◆ **What you are asked to do**
Please, without any pictures, set down exactly the part of the listing below that opens with the line containing "(297, 189) = (407, 433): yellow" and closes with the line containing "(533, 118) = (618, 162): red key -> none".

◆ **Entries shown**
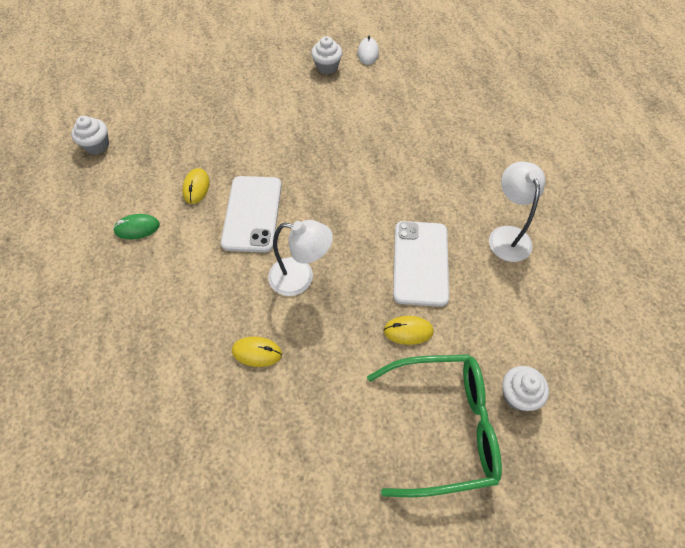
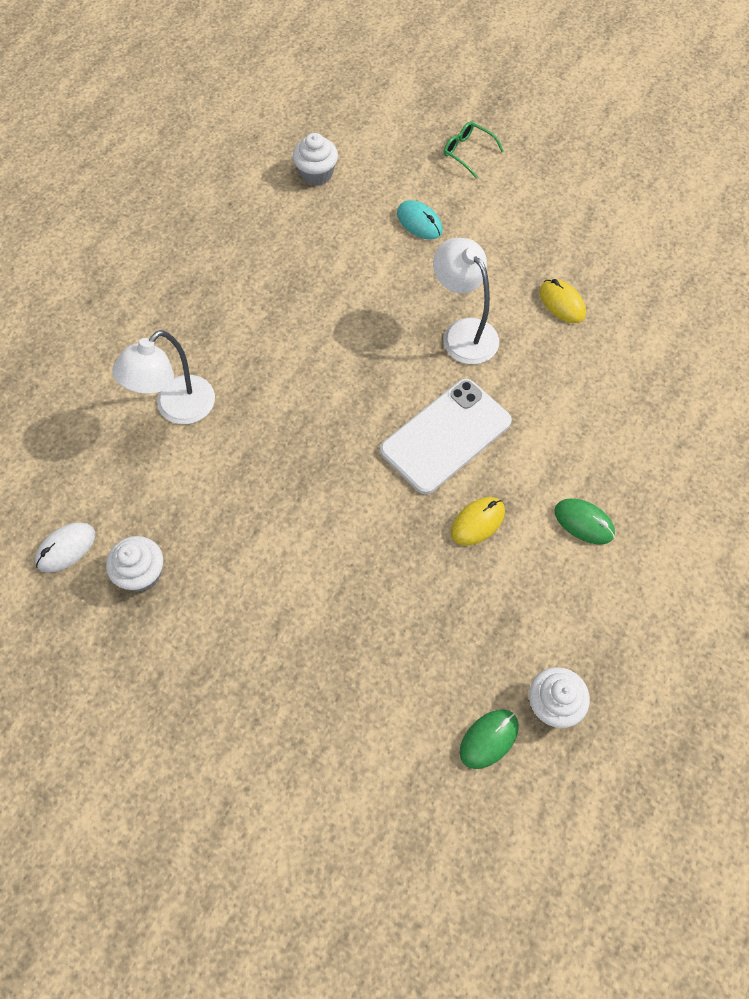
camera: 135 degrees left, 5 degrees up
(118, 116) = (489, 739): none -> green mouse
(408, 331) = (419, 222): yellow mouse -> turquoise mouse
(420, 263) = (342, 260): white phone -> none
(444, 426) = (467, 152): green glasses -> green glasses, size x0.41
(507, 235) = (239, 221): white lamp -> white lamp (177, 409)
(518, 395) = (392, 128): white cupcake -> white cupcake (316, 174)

==

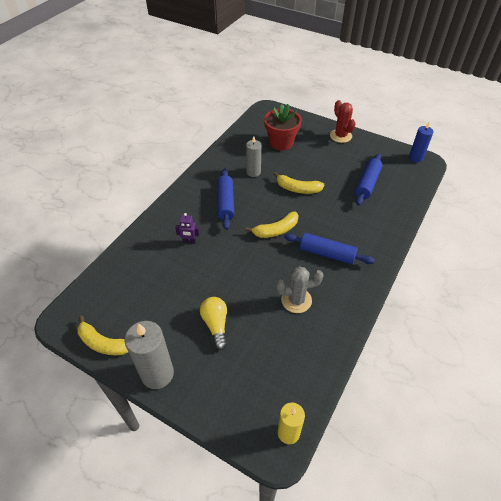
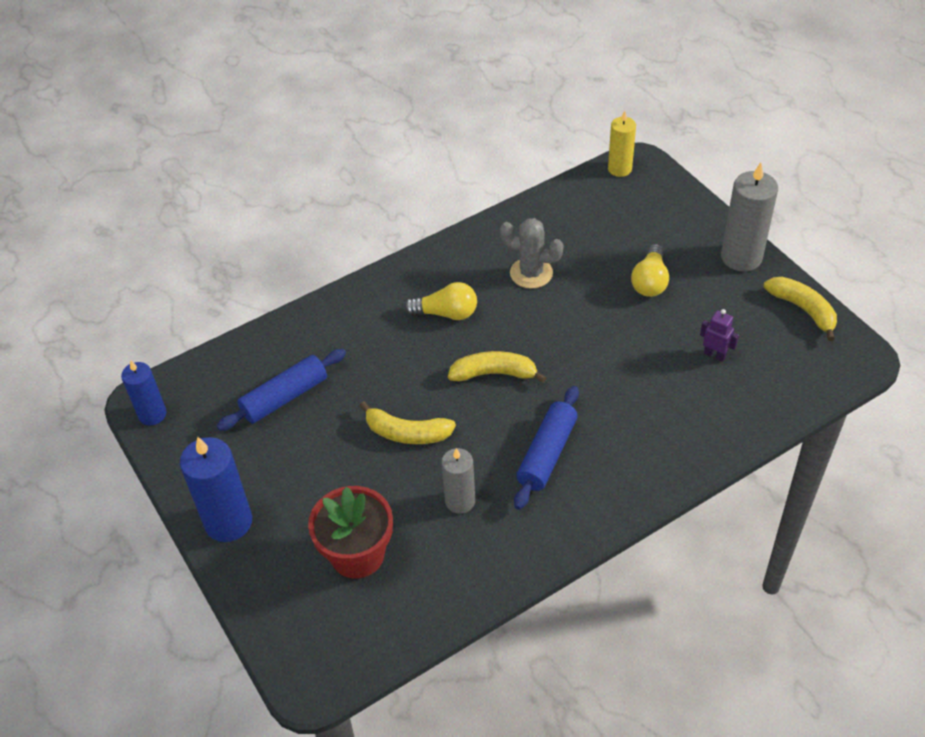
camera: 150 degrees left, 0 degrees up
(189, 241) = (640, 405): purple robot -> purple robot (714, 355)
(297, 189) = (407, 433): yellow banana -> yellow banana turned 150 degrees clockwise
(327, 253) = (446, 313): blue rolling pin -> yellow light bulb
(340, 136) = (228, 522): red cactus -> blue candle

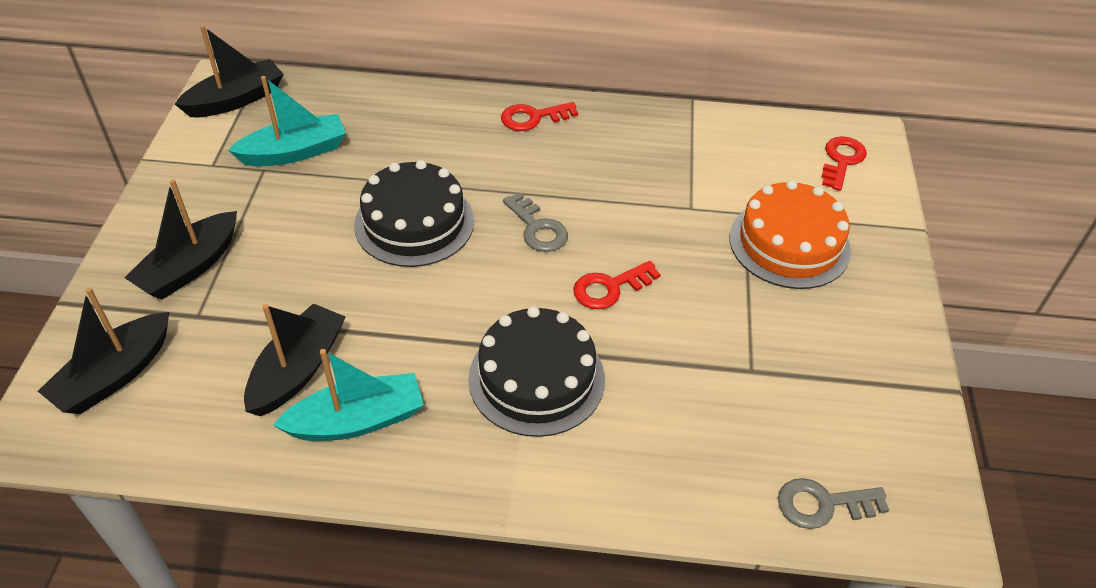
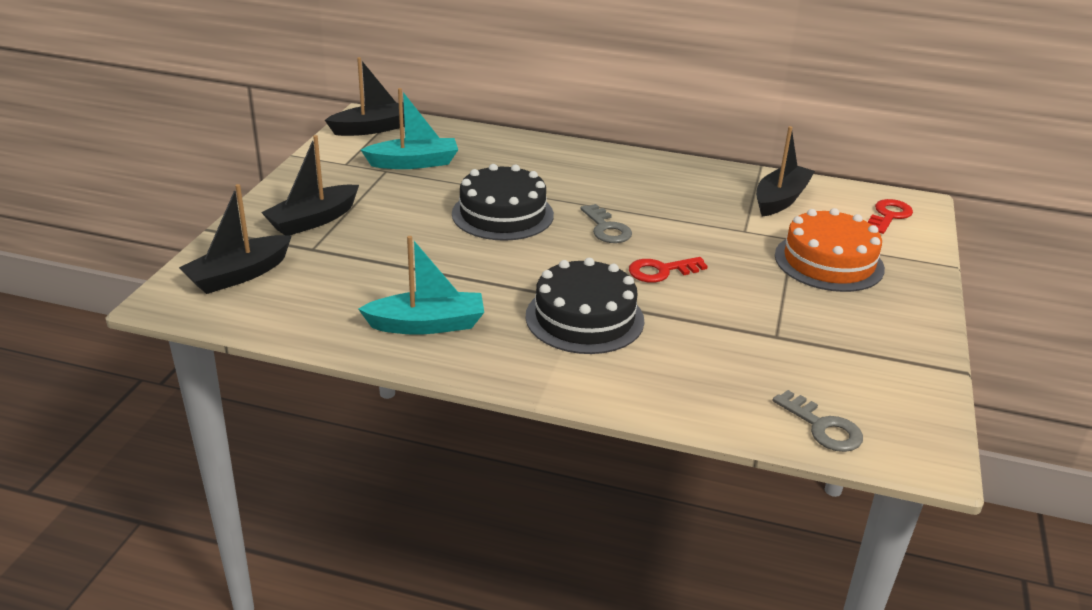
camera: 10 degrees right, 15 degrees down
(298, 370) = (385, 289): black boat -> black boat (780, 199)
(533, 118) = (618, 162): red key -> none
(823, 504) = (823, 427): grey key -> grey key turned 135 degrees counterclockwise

◆ **Result below**
(297, 189) = (407, 433): yellow banana -> yellow banana turned 150 degrees clockwise
(327, 253) = (446, 313): blue rolling pin -> yellow light bulb
(340, 136) = (228, 522): red cactus -> blue candle

camera: 10 degrees right, 15 degrees down
(298, 370) = (385, 289): black boat -> black boat (780, 199)
(533, 118) = (618, 162): red key -> none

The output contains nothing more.